◆ **GIVEN DATA**

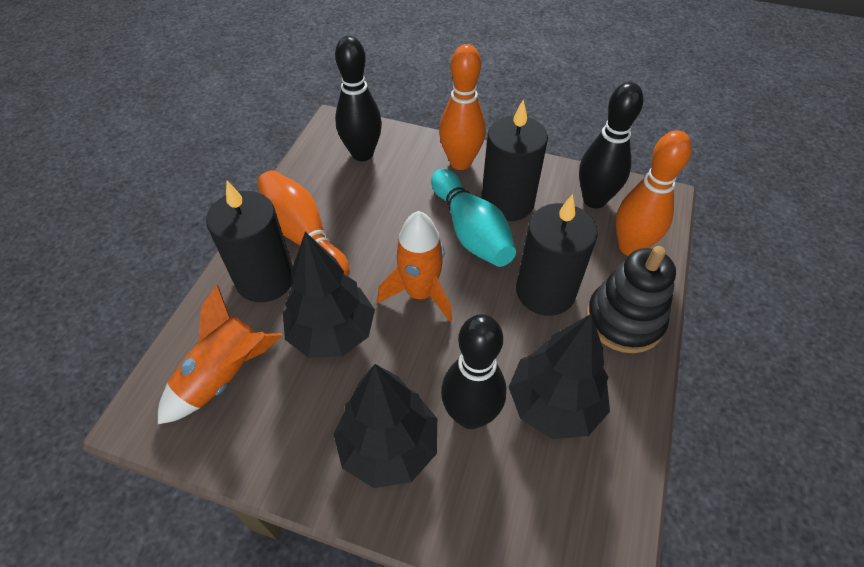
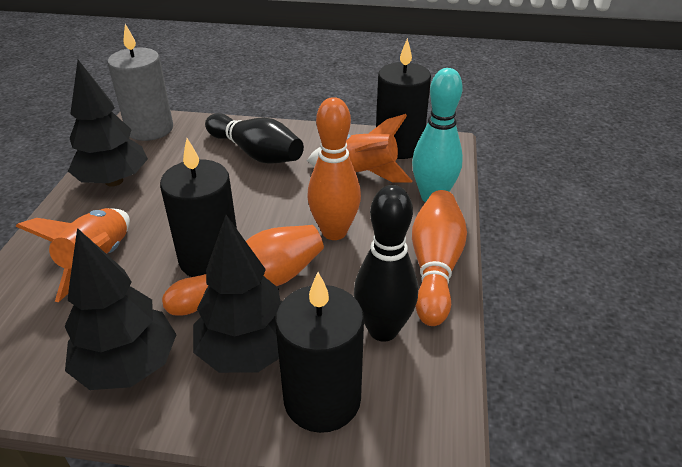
black bowling pin: 3 -> 2
black stacking toy: 1 -> 0
grey candle: 0 -> 1

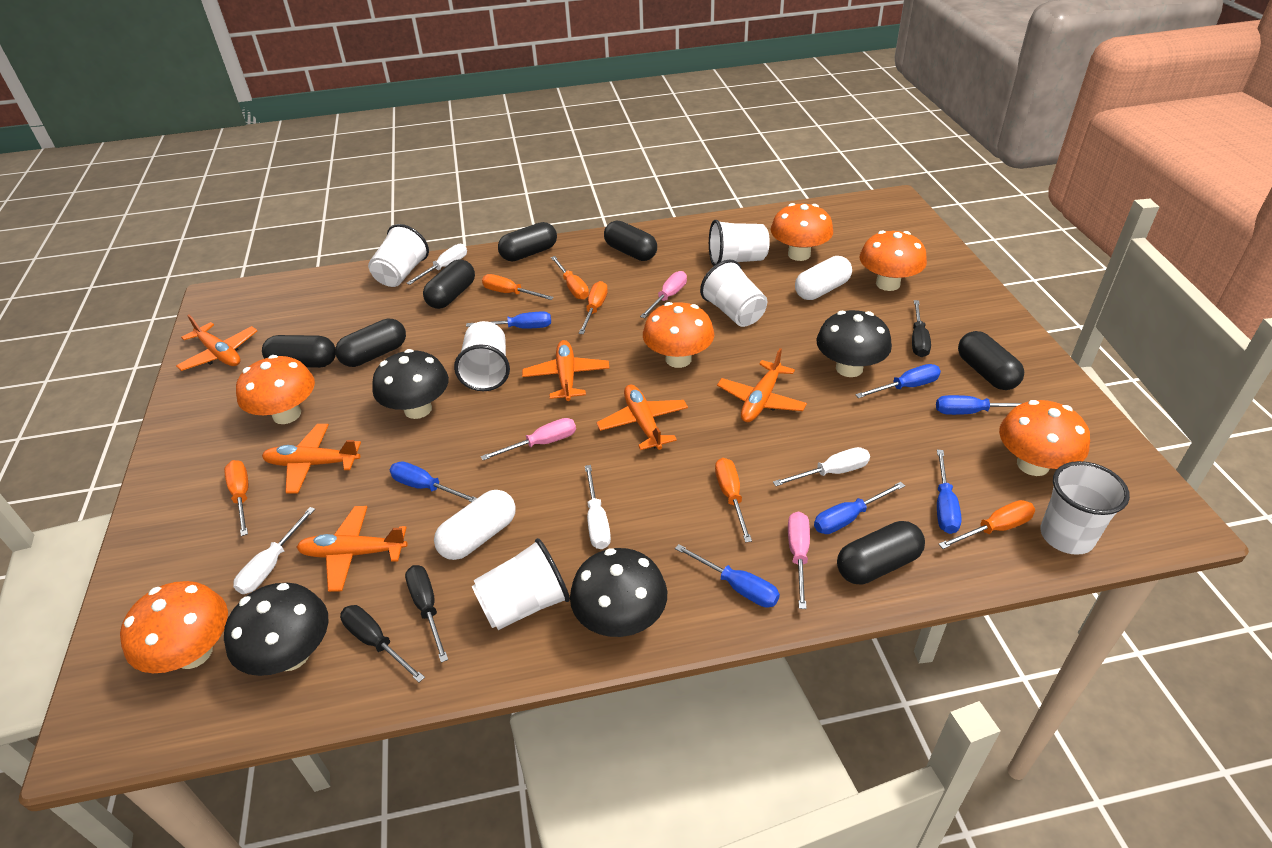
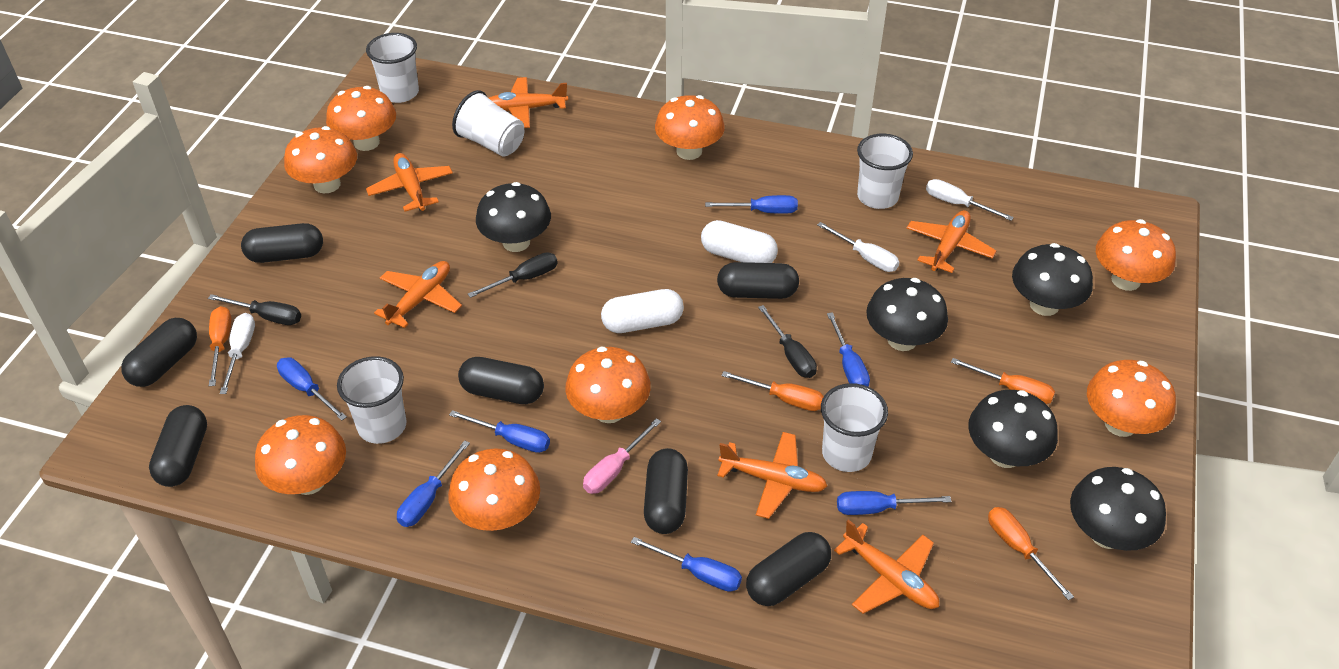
black mushroom: 4 -> 5
orange mushroom: 6 -> 8
orange screwdriver: 6 -> 4
pink screwdriver: 3 -> 1
white cup: 6 -> 5
white screwdriver: 4 -> 3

◆ **DIRECTIONS FOR THIS TASK**
Without the pictures, reproduce every line of the records above exactly.

◆ **TASK RESULT**
black bowling pin: 3 -> 2
black stacking toy: 1 -> 0
grey candle: 0 -> 1

black mushroom: 4 -> 5
orange mushroom: 6 -> 8
orange screwdriver: 6 -> 4
pink screwdriver: 3 -> 1
white cup: 6 -> 5
white screwdriver: 4 -> 3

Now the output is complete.